**To-do item:**
Type out the data exactly as given. Skip any image.

**Data extracts:**
►
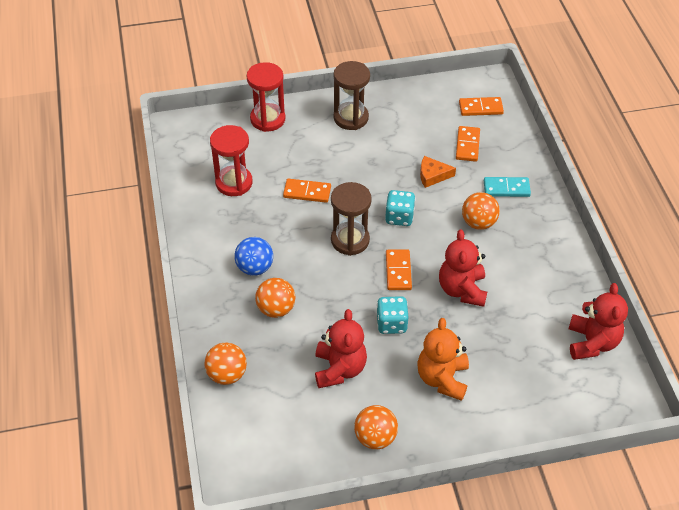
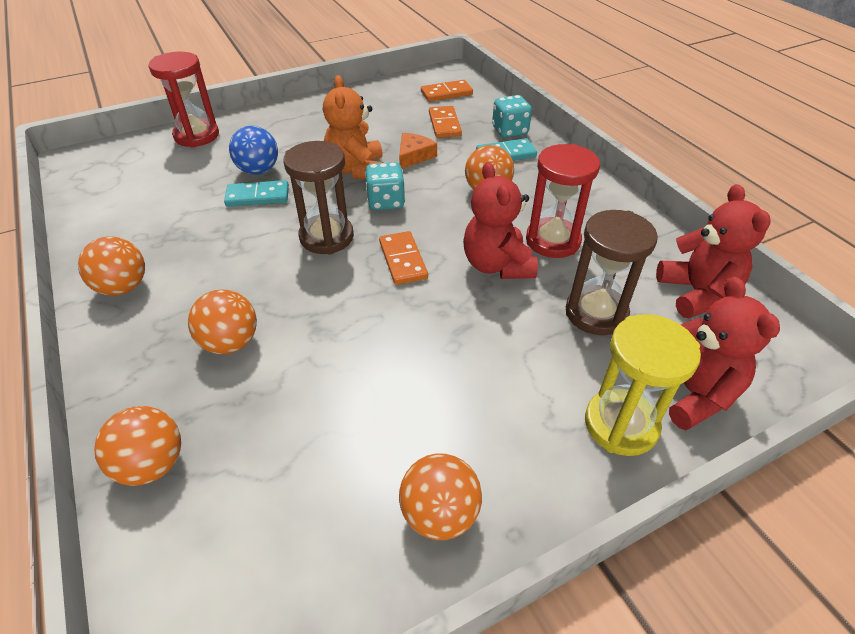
camera: 15 degrees left, 5 degrees down
(212, 252) = (123, 287): none -> orange ball
(234, 183) = (155, 202): red hourglass -> red hourglass (552, 241)
(255, 268) = (192, 294): blue ball -> blue ball (258, 170)
(307, 192) = (258, 196): orange domino -> turquoise domino
(339, 369) = (349, 410): red teddy bear -> red teddy bear (691, 393)
(351, 118) = (300, 121): brown hourglass -> brown hourglass (596, 313)
(391, 323) = (413, 326): turquoise dice -> turquoise dice (510, 131)
(432, 175) = (414, 156): orange cheese -> orange cheese turned 135 degrees clockwise
(442, 378) = (516, 387): orange teddy bear -> orange teddy bear (357, 170)
(496, 415) = (621, 424): none -> yellow hourglass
◄
**Task response:**
camera: 15 degrees left, 5 degrees down
(212, 252) = (123, 287): none -> orange ball
(234, 183) = (155, 202): red hourglass -> red hourglass (552, 241)
(255, 268) = (192, 294): blue ball -> blue ball (258, 170)
(307, 192) = (258, 196): orange domino -> turquoise domino
(339, 369) = (349, 410): red teddy bear -> red teddy bear (691, 393)
(351, 118) = (300, 121): brown hourglass -> brown hourglass (596, 313)
(391, 323) = (413, 326): turquoise dice -> turquoise dice (510, 131)
(432, 175) = (414, 156): orange cheese -> orange cheese turned 135 degrees clockwise
(442, 378) = (516, 387): orange teddy bear -> orange teddy bear (357, 170)
(496, 415) = (621, 424): none -> yellow hourglass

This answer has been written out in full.